**TRY IT**
The answer must consist of each line below that contains the string "pink".

**EXERCISE MATERIALS**
──────────────────────────────

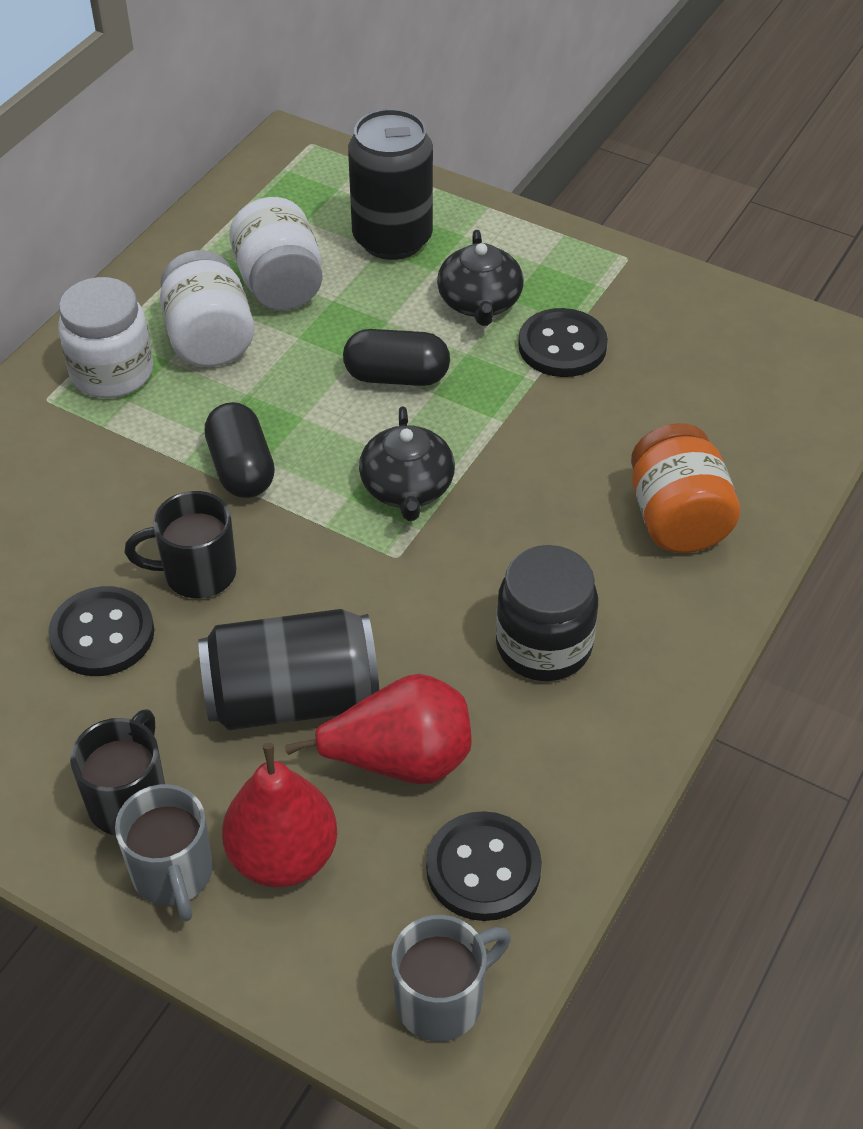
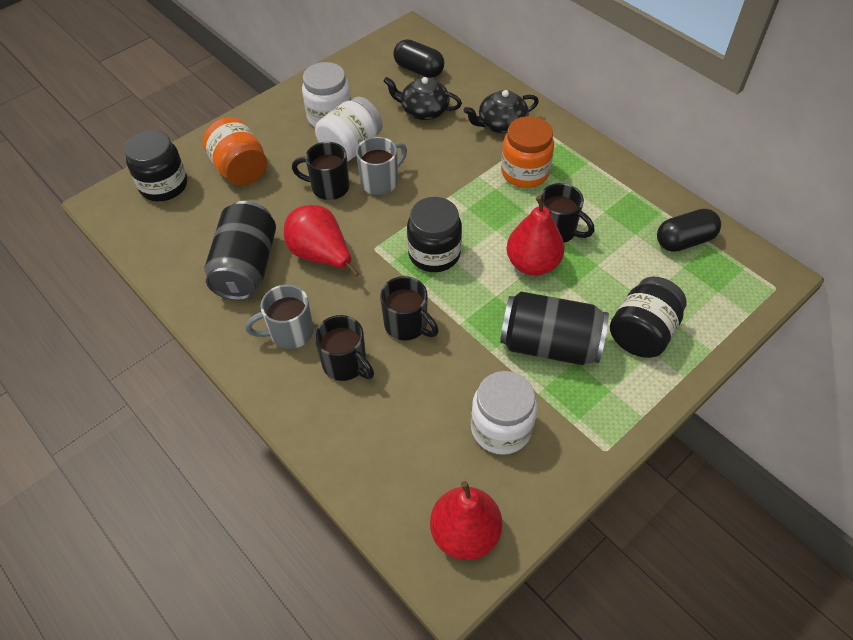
black button: 3 -> 0
black jar: 1 -> 3
black mug: 2 -> 4
orange jar: 1 -> 2
red pear: 2 -> 3

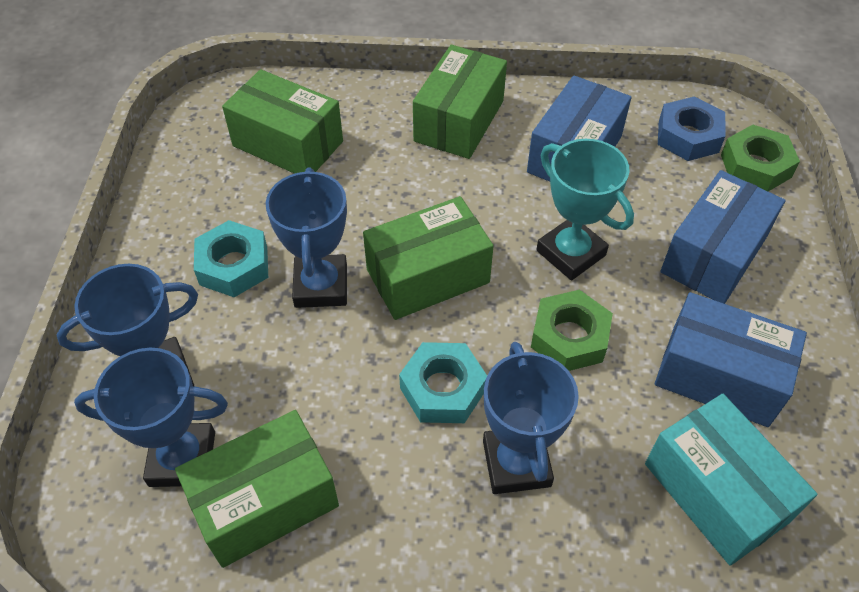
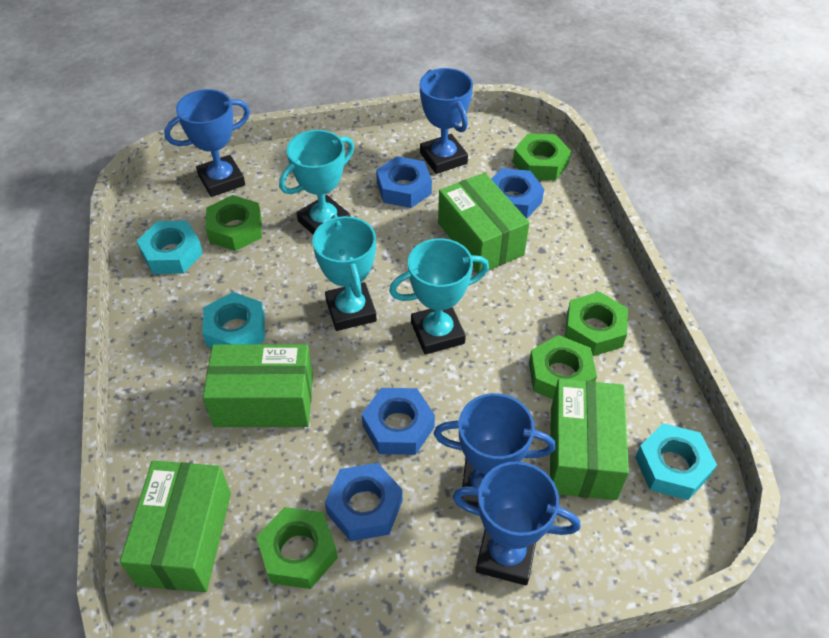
blue box: 3 -> 0
blue nut: 1 -> 4
green nut: 2 -> 5
turquoise box: 1 -> 0
turquoise nut: 2 -> 3
turquoise trophy: 1 -> 3

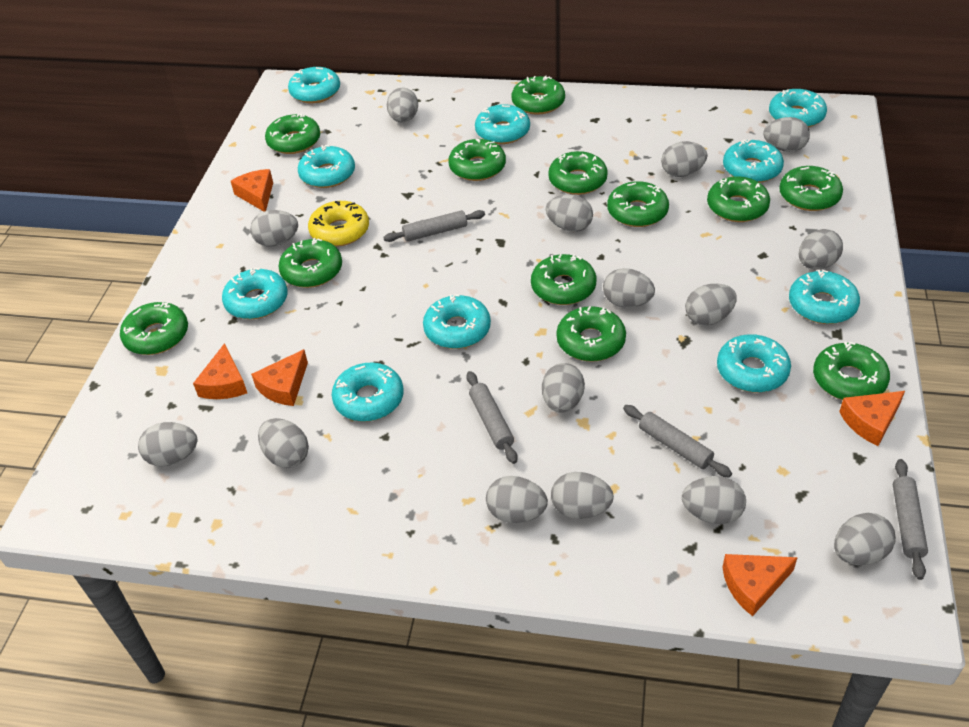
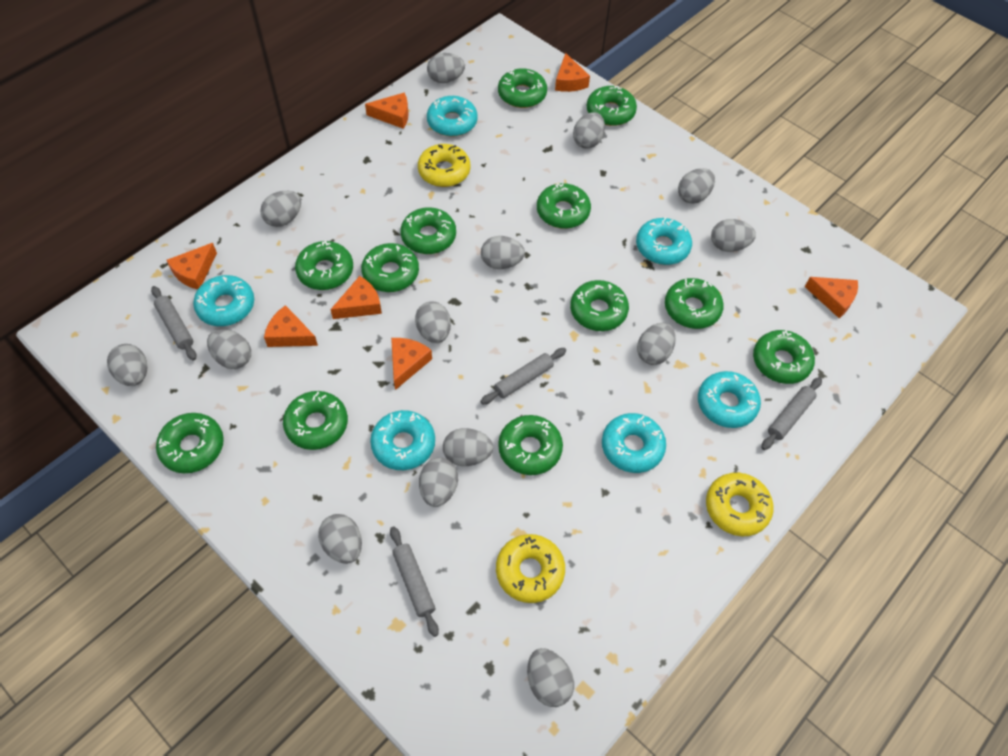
grey egg: 15 -> 14
orange cheese: 5 -> 7
turquoise donut: 10 -> 6
yellow donut: 1 -> 3

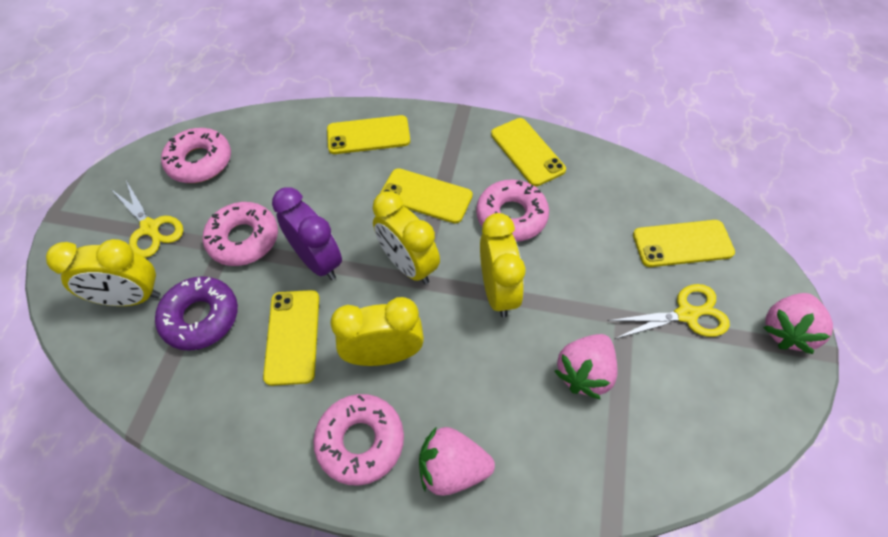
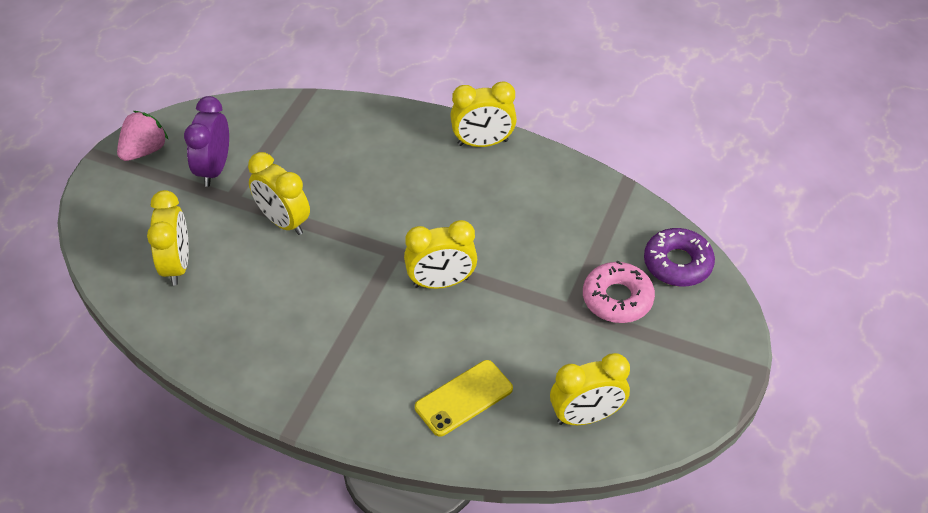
pink donut: 4 -> 1
pink strawberry: 3 -> 1
yellow clock: 4 -> 5
yellow phone: 5 -> 1
yellow scissors: 2 -> 0

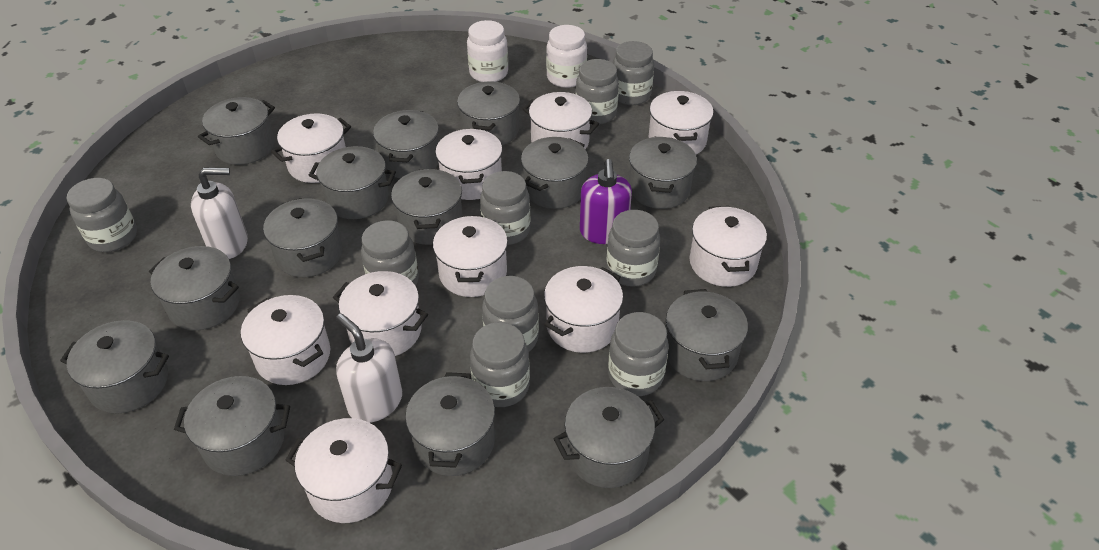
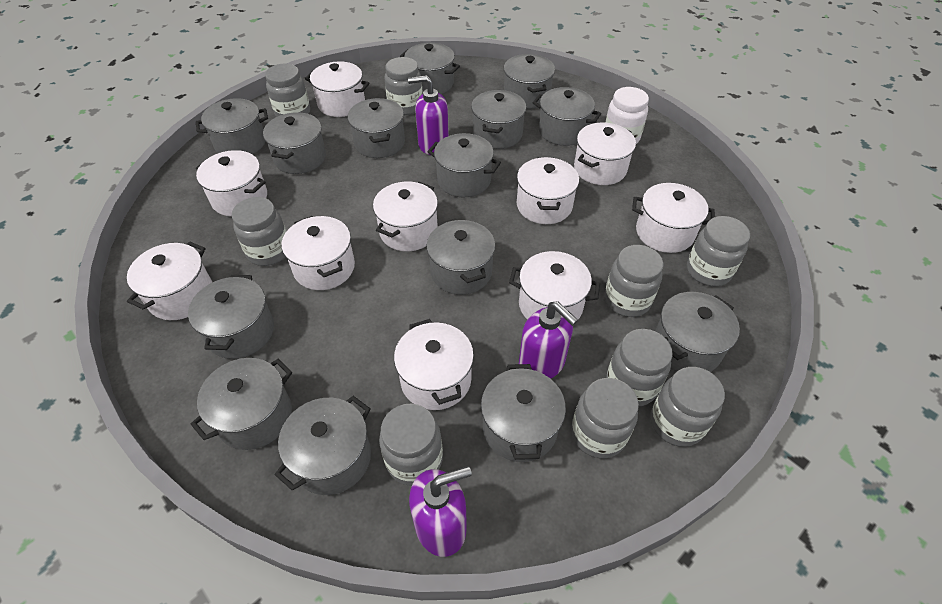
purple soap dispenser: 1 -> 3
white jar: 2 -> 1
white soap dispenser: 2 -> 0

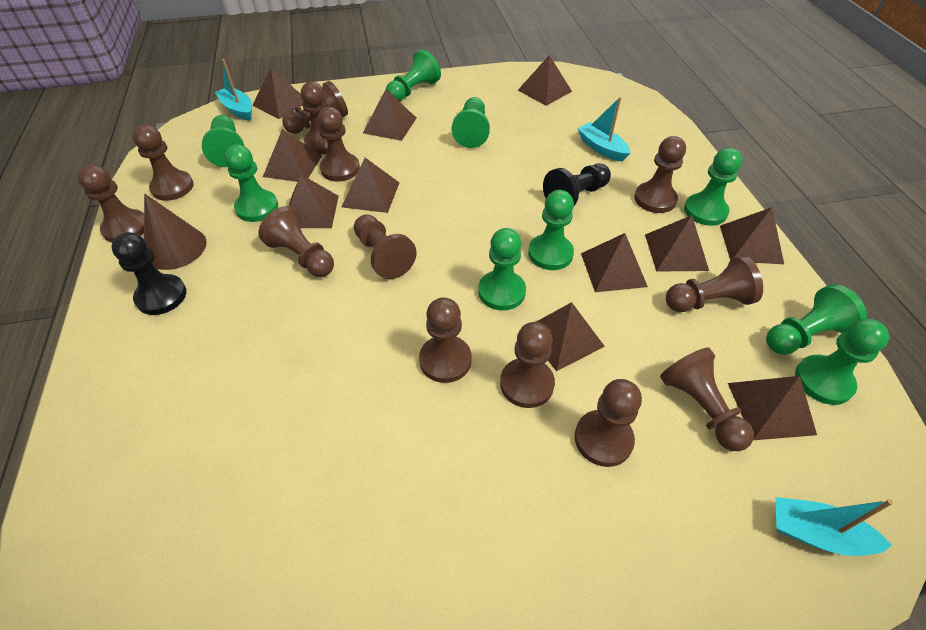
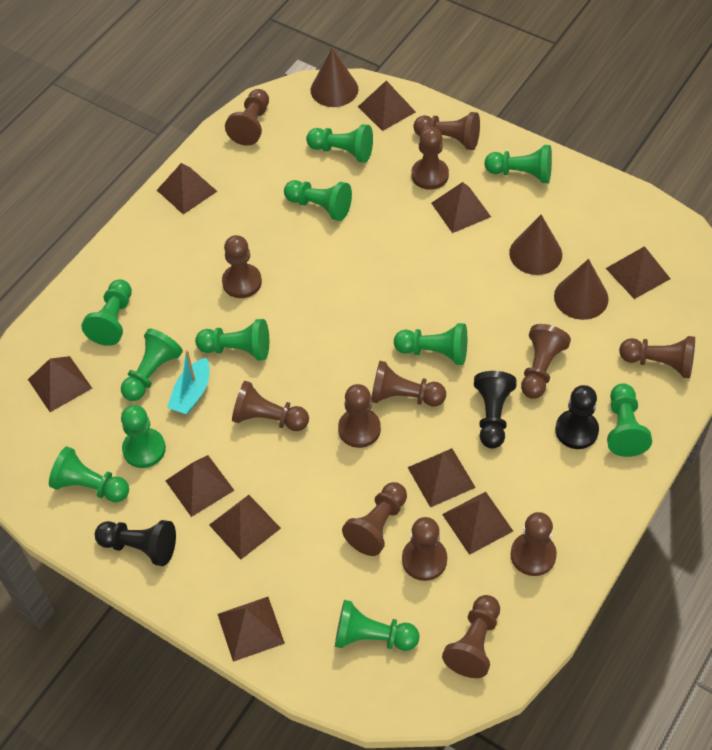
black pawn: 2 -> 3
brown cone: 1 -> 3
brown pyramid: 11 -> 10
green pawn: 9 -> 11
turquoise boat: 3 -> 1

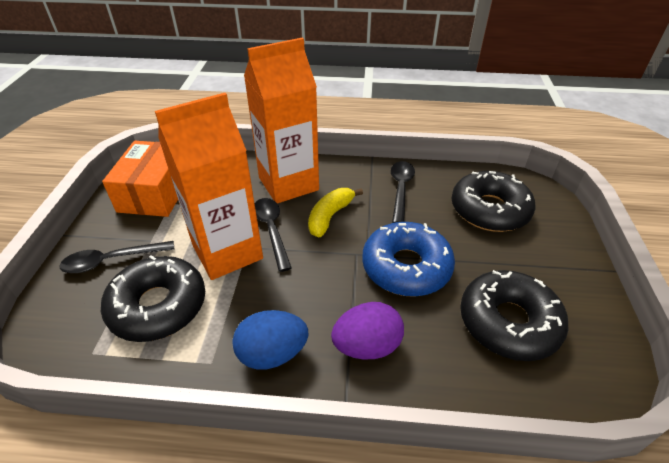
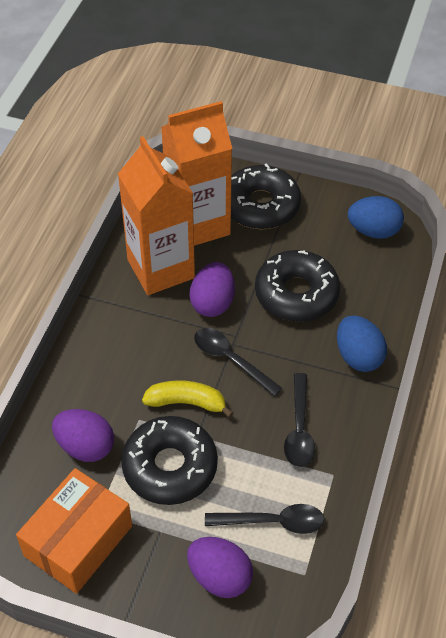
blue donut: 1 -> 0
blue egg: 1 -> 2
purple egg: 1 -> 3

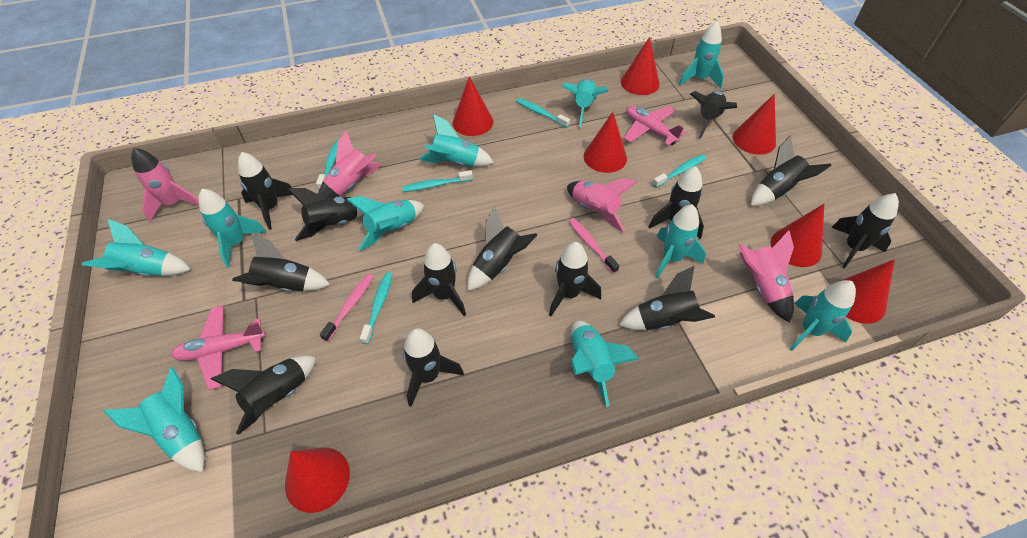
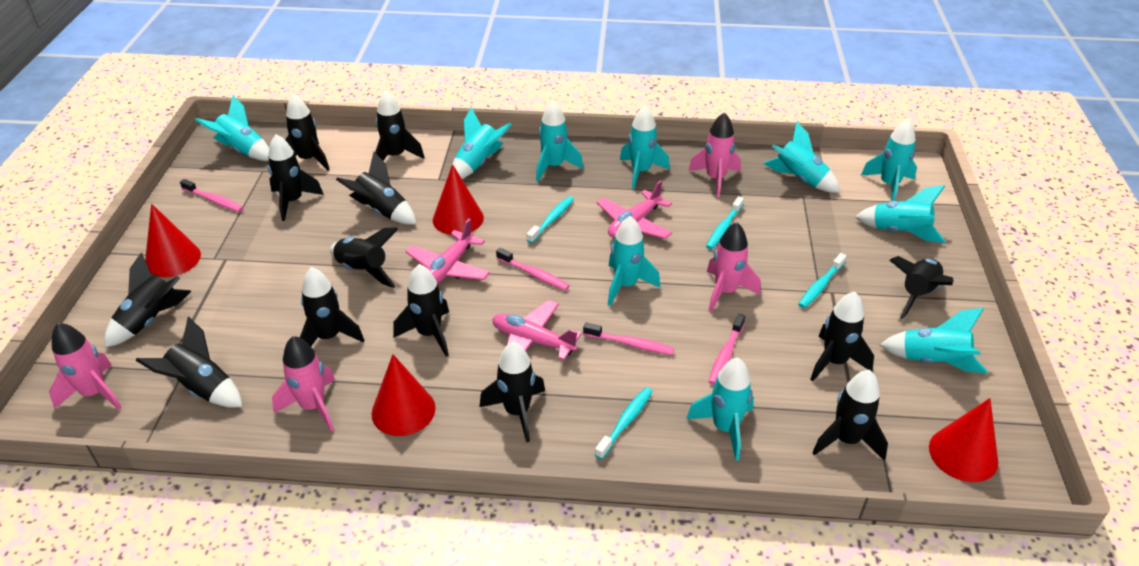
pink plane: 2 -> 3
pink toothbrush: 2 -> 4
red cone: 7 -> 4
turquoise toothbrush: 5 -> 4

──────────────────────────────

**REPLY TO THE TASK**
pink donut: 4 -> 1
pink strawberry: 3 -> 1
pink plane: 2 -> 3
pink toothbrush: 2 -> 4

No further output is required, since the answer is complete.